* _Work task_:
When you answer, restate the entries below without altering anything.

**********

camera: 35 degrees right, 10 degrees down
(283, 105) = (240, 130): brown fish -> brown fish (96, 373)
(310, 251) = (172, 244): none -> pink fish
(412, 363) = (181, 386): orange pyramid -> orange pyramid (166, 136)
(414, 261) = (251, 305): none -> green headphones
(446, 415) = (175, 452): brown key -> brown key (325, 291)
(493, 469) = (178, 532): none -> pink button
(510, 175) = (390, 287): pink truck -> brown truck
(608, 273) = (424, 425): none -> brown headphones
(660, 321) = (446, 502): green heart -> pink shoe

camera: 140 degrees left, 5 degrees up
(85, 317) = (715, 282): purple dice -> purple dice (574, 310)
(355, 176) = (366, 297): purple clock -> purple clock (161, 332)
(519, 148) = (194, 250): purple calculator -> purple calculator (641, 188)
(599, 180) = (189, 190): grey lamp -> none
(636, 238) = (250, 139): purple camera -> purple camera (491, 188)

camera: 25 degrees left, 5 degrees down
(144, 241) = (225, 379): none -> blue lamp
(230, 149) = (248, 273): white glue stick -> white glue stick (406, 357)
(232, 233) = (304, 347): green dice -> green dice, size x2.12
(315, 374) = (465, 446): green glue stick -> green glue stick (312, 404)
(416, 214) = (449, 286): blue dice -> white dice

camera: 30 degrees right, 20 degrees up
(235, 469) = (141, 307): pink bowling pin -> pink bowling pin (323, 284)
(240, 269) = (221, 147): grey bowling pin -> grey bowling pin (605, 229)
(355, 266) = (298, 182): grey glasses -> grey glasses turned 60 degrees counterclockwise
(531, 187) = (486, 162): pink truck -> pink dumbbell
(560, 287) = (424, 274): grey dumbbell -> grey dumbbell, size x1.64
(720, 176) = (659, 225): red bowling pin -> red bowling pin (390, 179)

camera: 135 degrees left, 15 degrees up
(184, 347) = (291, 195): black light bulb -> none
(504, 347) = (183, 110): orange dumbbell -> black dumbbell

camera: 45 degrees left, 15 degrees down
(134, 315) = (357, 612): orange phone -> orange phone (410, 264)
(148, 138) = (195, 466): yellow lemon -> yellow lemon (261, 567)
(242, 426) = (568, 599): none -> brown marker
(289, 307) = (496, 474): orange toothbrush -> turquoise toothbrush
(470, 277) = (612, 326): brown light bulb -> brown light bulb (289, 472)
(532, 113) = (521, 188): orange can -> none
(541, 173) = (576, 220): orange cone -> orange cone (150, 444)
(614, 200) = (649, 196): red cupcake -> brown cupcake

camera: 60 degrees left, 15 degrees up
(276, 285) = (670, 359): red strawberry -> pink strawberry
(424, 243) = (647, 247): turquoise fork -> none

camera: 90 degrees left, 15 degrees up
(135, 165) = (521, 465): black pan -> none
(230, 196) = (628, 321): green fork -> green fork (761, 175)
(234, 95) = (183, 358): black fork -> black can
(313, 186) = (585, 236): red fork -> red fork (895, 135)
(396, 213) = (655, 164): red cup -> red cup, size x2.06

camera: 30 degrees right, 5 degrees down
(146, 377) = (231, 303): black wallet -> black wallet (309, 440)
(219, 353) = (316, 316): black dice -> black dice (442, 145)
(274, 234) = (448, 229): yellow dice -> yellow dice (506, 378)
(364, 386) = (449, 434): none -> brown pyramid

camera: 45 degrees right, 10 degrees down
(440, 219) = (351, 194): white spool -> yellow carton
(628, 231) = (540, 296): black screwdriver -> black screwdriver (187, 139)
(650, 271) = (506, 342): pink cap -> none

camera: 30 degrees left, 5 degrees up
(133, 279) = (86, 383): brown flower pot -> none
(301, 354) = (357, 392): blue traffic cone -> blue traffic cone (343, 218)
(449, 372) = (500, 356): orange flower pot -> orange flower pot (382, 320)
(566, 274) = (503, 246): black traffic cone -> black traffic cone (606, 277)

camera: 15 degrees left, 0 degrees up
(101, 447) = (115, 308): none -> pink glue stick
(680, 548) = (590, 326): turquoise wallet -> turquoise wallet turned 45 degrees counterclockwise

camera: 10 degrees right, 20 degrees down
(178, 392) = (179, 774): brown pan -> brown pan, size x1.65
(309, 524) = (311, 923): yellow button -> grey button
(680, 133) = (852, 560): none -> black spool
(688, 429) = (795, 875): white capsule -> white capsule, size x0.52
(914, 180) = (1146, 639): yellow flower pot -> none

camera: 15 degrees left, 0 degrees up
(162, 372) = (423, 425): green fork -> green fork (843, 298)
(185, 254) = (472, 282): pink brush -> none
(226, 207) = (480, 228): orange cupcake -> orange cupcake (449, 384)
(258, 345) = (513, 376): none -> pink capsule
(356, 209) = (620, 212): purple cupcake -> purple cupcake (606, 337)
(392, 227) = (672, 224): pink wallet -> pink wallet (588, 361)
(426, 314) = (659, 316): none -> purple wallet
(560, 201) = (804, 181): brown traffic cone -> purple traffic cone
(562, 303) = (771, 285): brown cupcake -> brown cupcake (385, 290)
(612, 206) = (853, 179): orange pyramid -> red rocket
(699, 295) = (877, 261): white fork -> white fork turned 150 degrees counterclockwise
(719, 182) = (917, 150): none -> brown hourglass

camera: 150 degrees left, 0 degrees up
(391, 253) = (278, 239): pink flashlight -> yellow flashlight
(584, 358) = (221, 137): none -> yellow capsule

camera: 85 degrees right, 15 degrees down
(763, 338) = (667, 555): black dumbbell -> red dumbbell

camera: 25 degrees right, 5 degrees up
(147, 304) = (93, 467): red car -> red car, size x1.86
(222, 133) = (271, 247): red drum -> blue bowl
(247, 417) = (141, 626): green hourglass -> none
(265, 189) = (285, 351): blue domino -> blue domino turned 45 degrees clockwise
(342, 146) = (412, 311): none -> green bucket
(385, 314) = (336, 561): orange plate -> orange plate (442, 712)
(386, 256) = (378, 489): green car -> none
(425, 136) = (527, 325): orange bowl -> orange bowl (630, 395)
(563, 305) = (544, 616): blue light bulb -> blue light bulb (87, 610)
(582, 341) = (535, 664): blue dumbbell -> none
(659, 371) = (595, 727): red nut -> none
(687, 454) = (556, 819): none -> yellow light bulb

**********

* _Answer below_:
camera: 35 degrees right, 10 degrees down
(283, 105) = (240, 130): brown fish -> brown fish (96, 373)
(310, 251) = (172, 244): none -> pink fish
(412, 363) = (181, 386): orange pyramid -> orange pyramid (166, 136)
(414, 261) = (251, 305): none -> green headphones
(446, 415) = (175, 452): brown key -> brown key (325, 291)
(493, 469) = (178, 532): none -> pink button
(510, 175) = (390, 287): pink truck -> brown truck
(608, 273) = (424, 425): none -> brown headphones
(660, 321) = (446, 502): green heart -> pink shoe

camera: 140 degrees left, 5 degrees up
(85, 317) = (715, 282): purple dice -> purple dice (574, 310)
(355, 176) = (366, 297): purple clock -> purple clock (161, 332)
(519, 148) = (194, 250): purple calculator -> purple calculator (641, 188)
(599, 180) = (189, 190): grey lamp -> none
(636, 238) = (250, 139): purple camera -> purple camera (491, 188)

camera: 25 degrees left, 5 degrees down
(144, 241) = (225, 379): none -> blue lamp
(230, 149) = (248, 273): white glue stick -> white glue stick (406, 357)
(232, 233) = (304, 347): green dice -> green dice, size x2.12
(315, 374) = (465, 446): green glue stick -> green glue stick (312, 404)
(416, 214) = (449, 286): blue dice -> white dice

camera: 30 degrees right, 20 degrees up
(235, 469) = (141, 307): pink bowling pin -> pink bowling pin (323, 284)
(240, 269) = (221, 147): grey bowling pin -> grey bowling pin (605, 229)
(355, 266) = (298, 182): grey glasses -> grey glasses turned 60 degrees counterclockwise
(531, 187) = (486, 162): pink truck -> pink dumbbell
(560, 287) = (424, 274): grey dumbbell -> grey dumbbell, size x1.64
(720, 176) = (659, 225): red bowling pin -> red bowling pin (390, 179)

camera: 135 degrees left, 15 degrees up
(184, 347) = (291, 195): black light bulb -> none
(504, 347) = (183, 110): orange dumbbell -> black dumbbell

camera: 45 degrees left, 15 degrees down
(134, 315) = (357, 612): orange phone -> orange phone (410, 264)
(148, 138) = (195, 466): yellow lemon -> yellow lemon (261, 567)
(242, 426) = (568, 599): none -> brown marker
(289, 307) = (496, 474): orange toothbrush -> turquoise toothbrush
(470, 277) = (612, 326): brown light bulb -> brown light bulb (289, 472)
(532, 113) = (521, 188): orange can -> none
(541, 173) = (576, 220): orange cone -> orange cone (150, 444)
(614, 200) = (649, 196): red cupcake -> brown cupcake

camera: 60 degrees left, 15 degrees up
(276, 285) = (670, 359): red strawberry -> pink strawberry
(424, 243) = (647, 247): turquoise fork -> none

camera: 90 degrees left, 15 degrees up
(135, 165) = (521, 465): black pan -> none
(230, 196) = (628, 321): green fork -> green fork (761, 175)
(234, 95) = (183, 358): black fork -> black can
(313, 186) = (585, 236): red fork -> red fork (895, 135)
(396, 213) = (655, 164): red cup -> red cup, size x2.06

camera: 30 degrees right, 5 degrees down
(146, 377) = (231, 303): black wallet -> black wallet (309, 440)
(219, 353) = (316, 316): black dice -> black dice (442, 145)
(274, 234) = (448, 229): yellow dice -> yellow dice (506, 378)
(364, 386) = (449, 434): none -> brown pyramid

camera: 45 degrees right, 10 degrees down
(440, 219) = (351, 194): white spool -> yellow carton
(628, 231) = (540, 296): black screwdriver -> black screwdriver (187, 139)
(650, 271) = (506, 342): pink cap -> none

camera: 30 degrees left, 5 degrees up
(133, 279) = (86, 383): brown flower pot -> none
(301, 354) = (357, 392): blue traffic cone -> blue traffic cone (343, 218)
(449, 372) = (500, 356): orange flower pot -> orange flower pot (382, 320)
(566, 274) = (503, 246): black traffic cone -> black traffic cone (606, 277)

camera: 15 degrees left, 0 degrees up
(101, 447) = (115, 308): none -> pink glue stick
(680, 548) = (590, 326): turquoise wallet -> turquoise wallet turned 45 degrees counterclockwise

camera: 10 degrees right, 20 degrees down
(178, 392) = (179, 774): brown pan -> brown pan, size x1.65
(309, 524) = (311, 923): yellow button -> grey button
(680, 133) = (852, 560): none -> black spool
(688, 429) = (795, 875): white capsule -> white capsule, size x0.52
(914, 180) = (1146, 639): yellow flower pot -> none

camera: 15 degrees left, 0 degrees up
(162, 372) = (423, 425): green fork -> green fork (843, 298)
(185, 254) = (472, 282): pink brush -> none
(226, 207) = (480, 228): orange cupcake -> orange cupcake (449, 384)
(258, 345) = (513, 376): none -> pink capsule
(356, 209) = (620, 212): purple cupcake -> purple cupcake (606, 337)
(392, 227) = (672, 224): pink wallet -> pink wallet (588, 361)
(426, 314) = (659, 316): none -> purple wallet
(560, 201) = (804, 181): brown traffic cone -> purple traffic cone
(562, 303) = (771, 285): brown cupcake -> brown cupcake (385, 290)
(612, 206) = (853, 179): orange pyramid -> red rocket
(699, 295) = (877, 261): white fork -> white fork turned 150 degrees counterclockwise
(719, 182) = (917, 150): none -> brown hourglass

camera: 150 degrees left, 0 degrees up
(391, 253) = (278, 239): pink flashlight -> yellow flashlight
(584, 358) = (221, 137): none -> yellow capsule

camera: 85 degrees right, 15 degrees down
(763, 338) = (667, 555): black dumbbell -> red dumbbell

camera: 25 degrees right, 5 degrees up
(147, 304) = (93, 467): red car -> red car, size x1.86
(222, 133) = (271, 247): red drum -> blue bowl
(247, 417) = (141, 626): green hourglass -> none
(265, 189) = (285, 351): blue domino -> blue domino turned 45 degrees clockwise
(342, 146) = (412, 311): none -> green bucket
(385, 314) = (336, 561): orange plate -> orange plate (442, 712)
(386, 256) = (378, 489): green car -> none
(425, 136) = (527, 325): orange bowl -> orange bowl (630, 395)
(563, 305) = (544, 616): blue light bulb -> blue light bulb (87, 610)
(582, 341) = (535, 664): blue dumbbell -> none
(659, 371) = (595, 727): red nut -> none
(687, 454) = (556, 819): none -> yellow light bulb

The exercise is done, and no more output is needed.